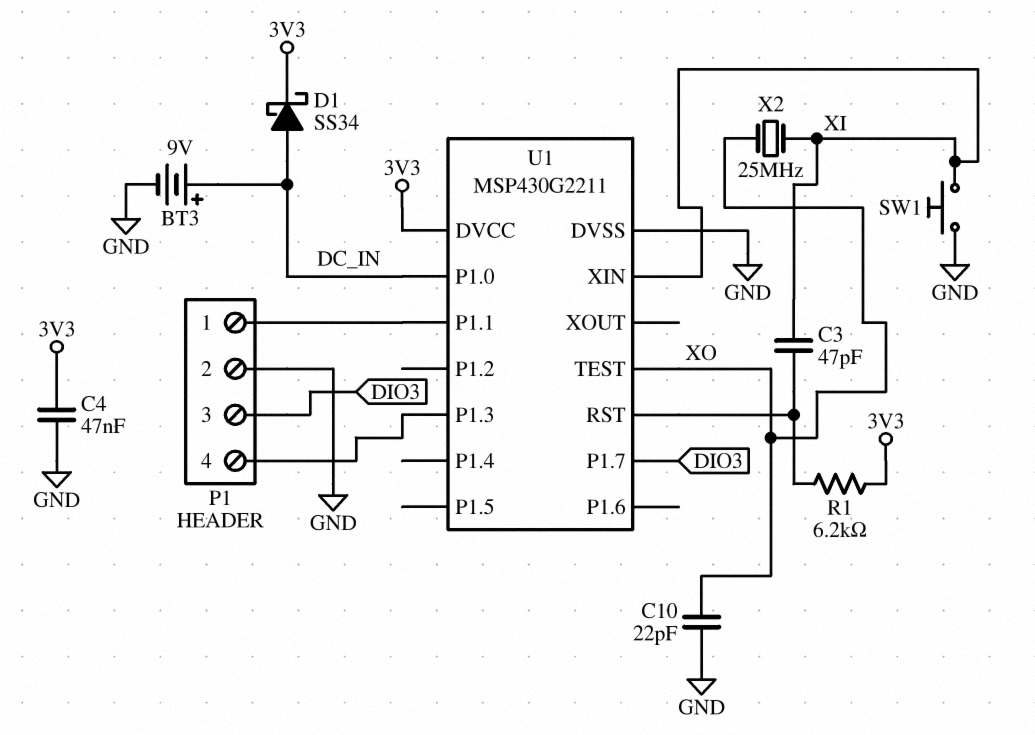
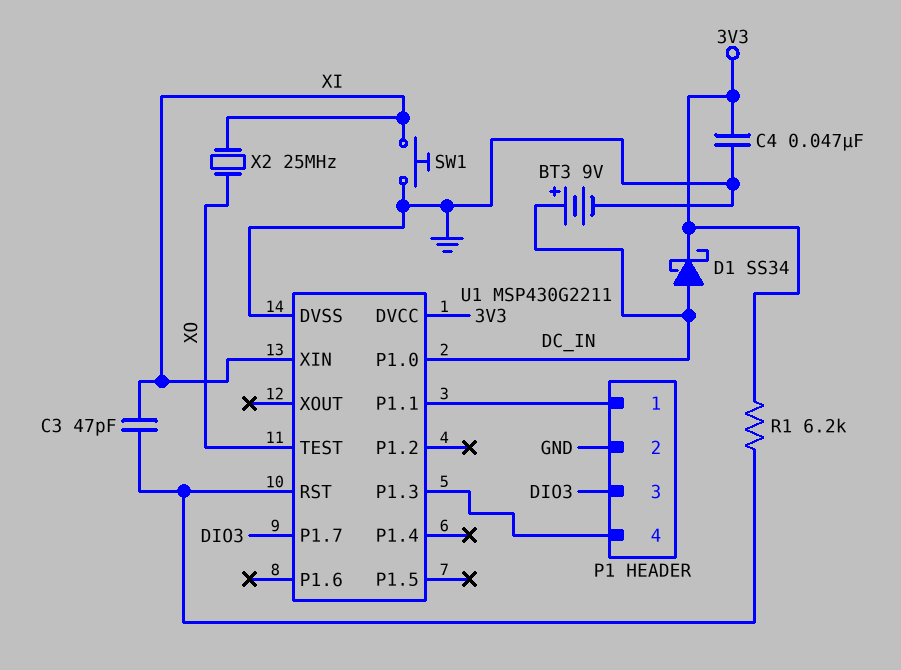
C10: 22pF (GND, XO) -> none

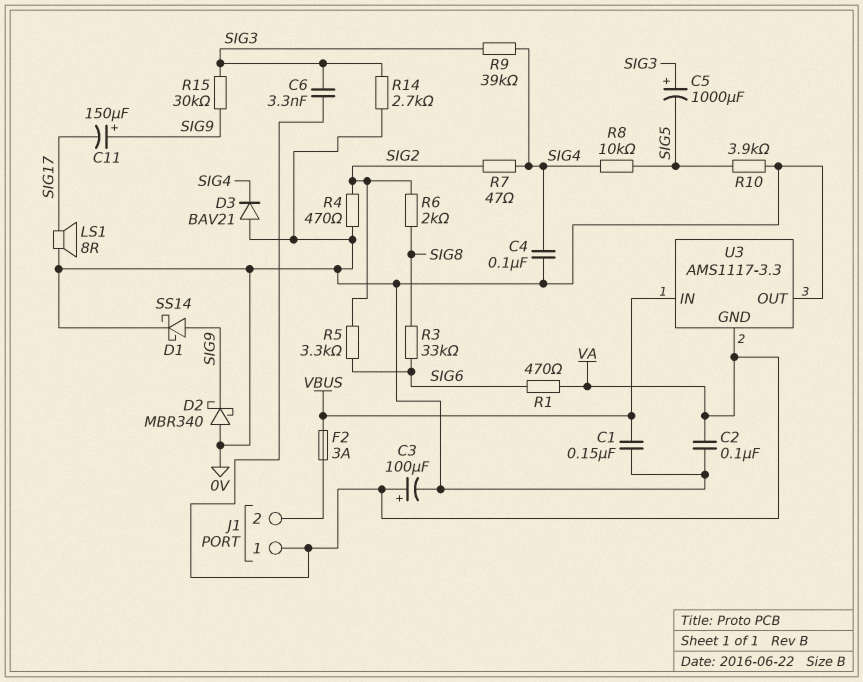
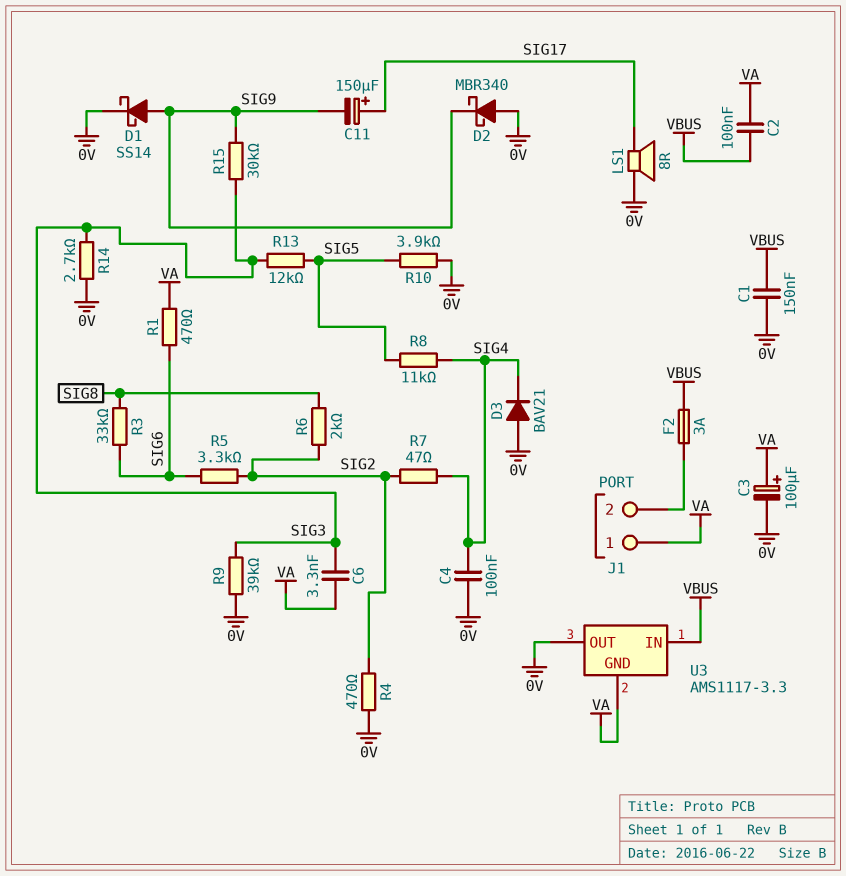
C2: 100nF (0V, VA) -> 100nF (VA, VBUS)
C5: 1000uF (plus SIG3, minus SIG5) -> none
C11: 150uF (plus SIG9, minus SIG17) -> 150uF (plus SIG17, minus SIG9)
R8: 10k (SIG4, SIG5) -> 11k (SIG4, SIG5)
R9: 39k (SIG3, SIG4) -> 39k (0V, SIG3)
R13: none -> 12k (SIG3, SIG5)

---

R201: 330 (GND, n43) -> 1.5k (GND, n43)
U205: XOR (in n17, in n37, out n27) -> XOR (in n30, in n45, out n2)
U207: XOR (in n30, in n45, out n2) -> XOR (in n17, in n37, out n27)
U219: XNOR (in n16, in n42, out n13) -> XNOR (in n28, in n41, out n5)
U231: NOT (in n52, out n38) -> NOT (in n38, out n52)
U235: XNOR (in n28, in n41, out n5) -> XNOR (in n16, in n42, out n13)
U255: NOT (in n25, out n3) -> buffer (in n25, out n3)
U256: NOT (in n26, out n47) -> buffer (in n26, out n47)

==

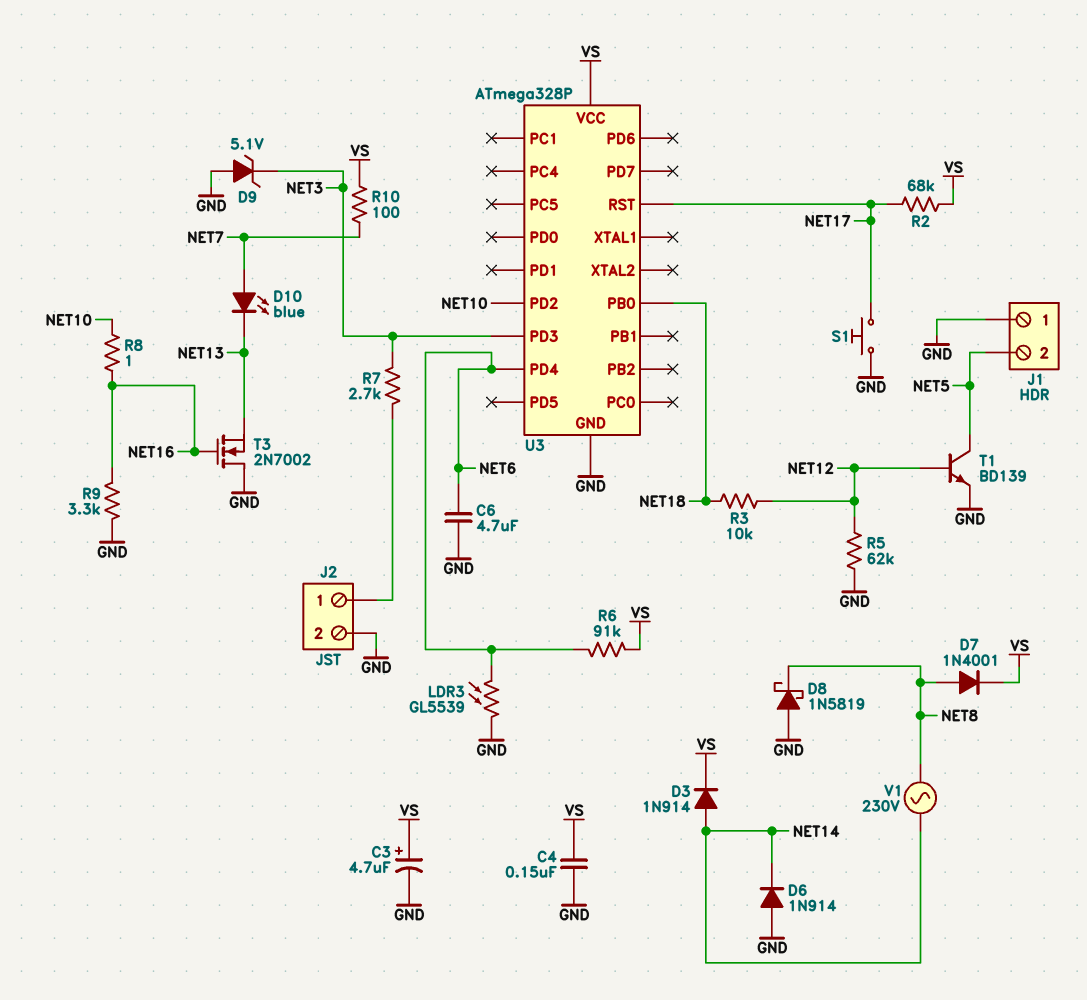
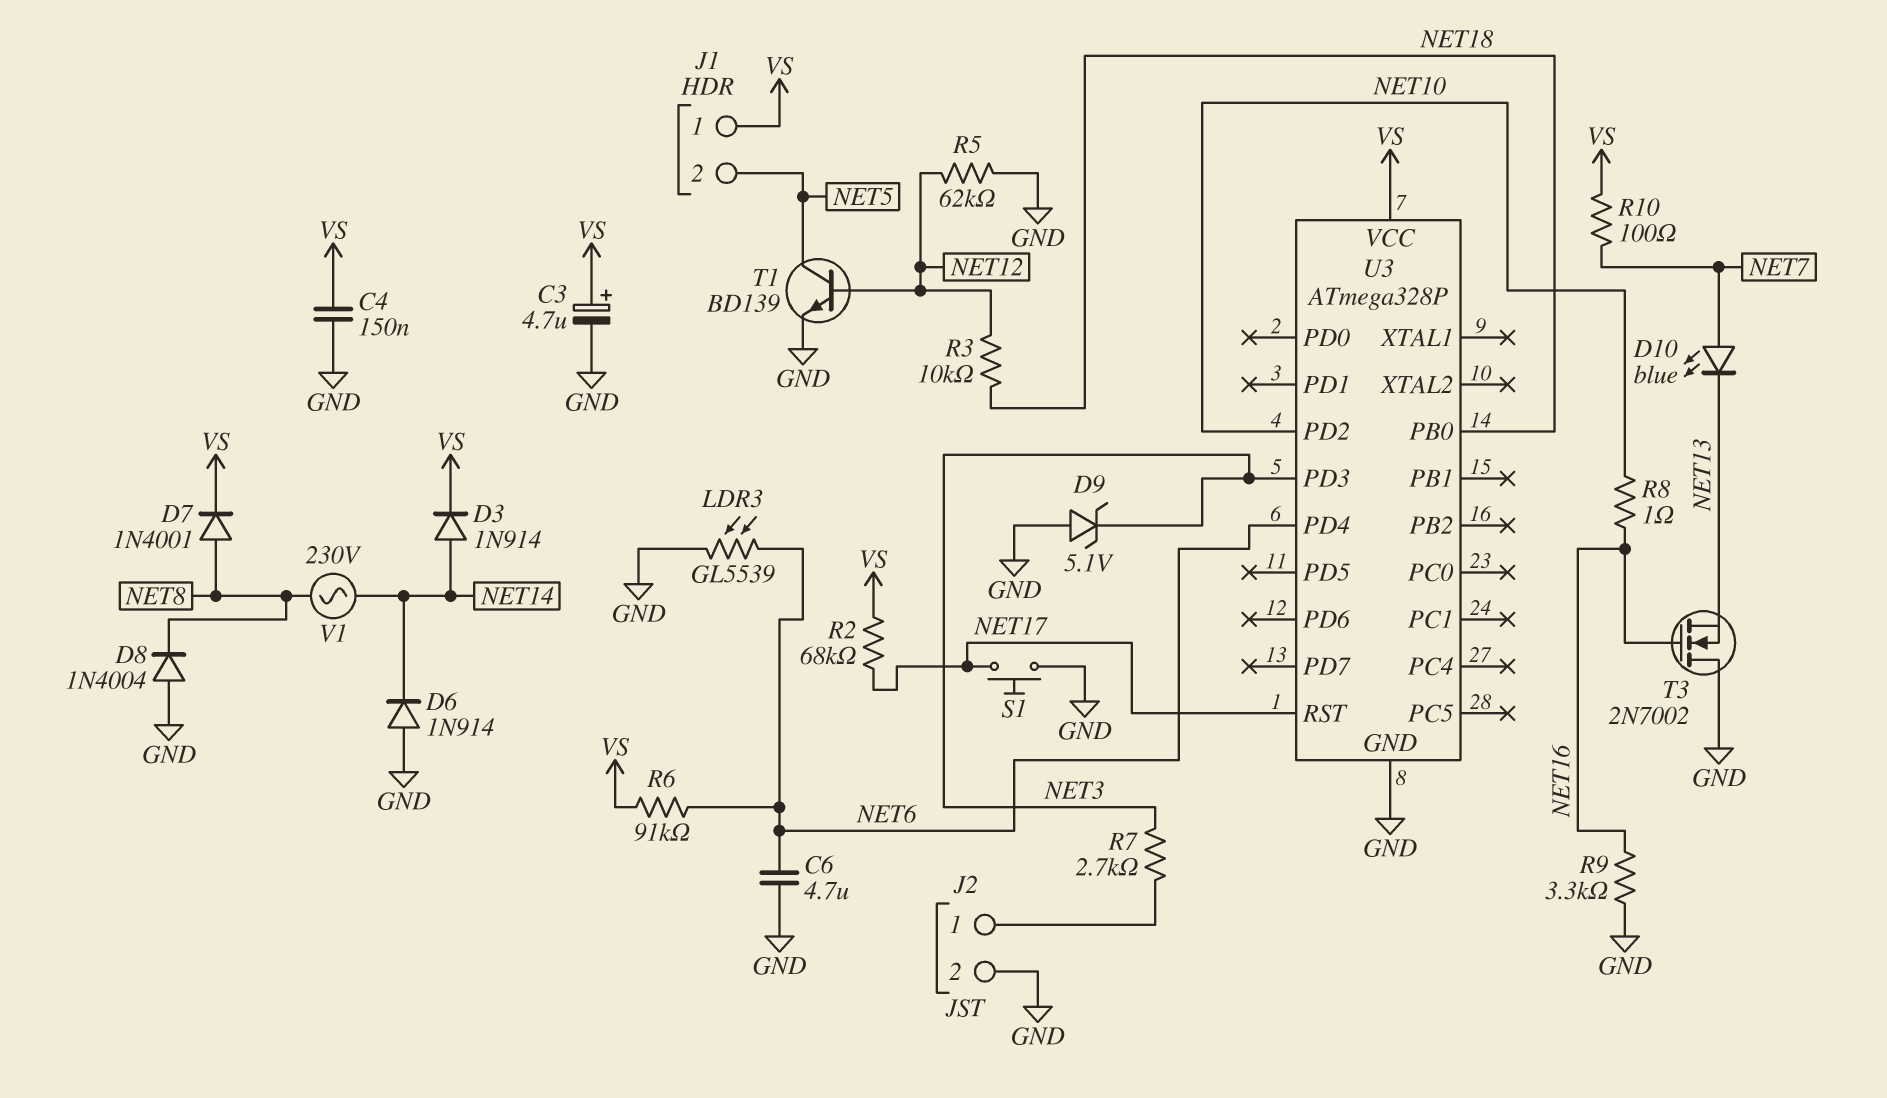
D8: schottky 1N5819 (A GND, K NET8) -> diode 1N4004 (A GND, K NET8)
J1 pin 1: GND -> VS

* Task description
Starting at the line above that contains "R8: 10k (SIG4, SIG5) -> 11k (SIG4, SIG5)", write out each line exactly until the line that contains "R13: none -> 12k (SIG3, SIG5)" has been written, and stop there.

* The answer
R8: 10k (SIG4, SIG5) -> 11k (SIG4, SIG5)
R9: 39k (SIG3, SIG4) -> 39k (0V, SIG3)
R13: none -> 12k (SIG3, SIG5)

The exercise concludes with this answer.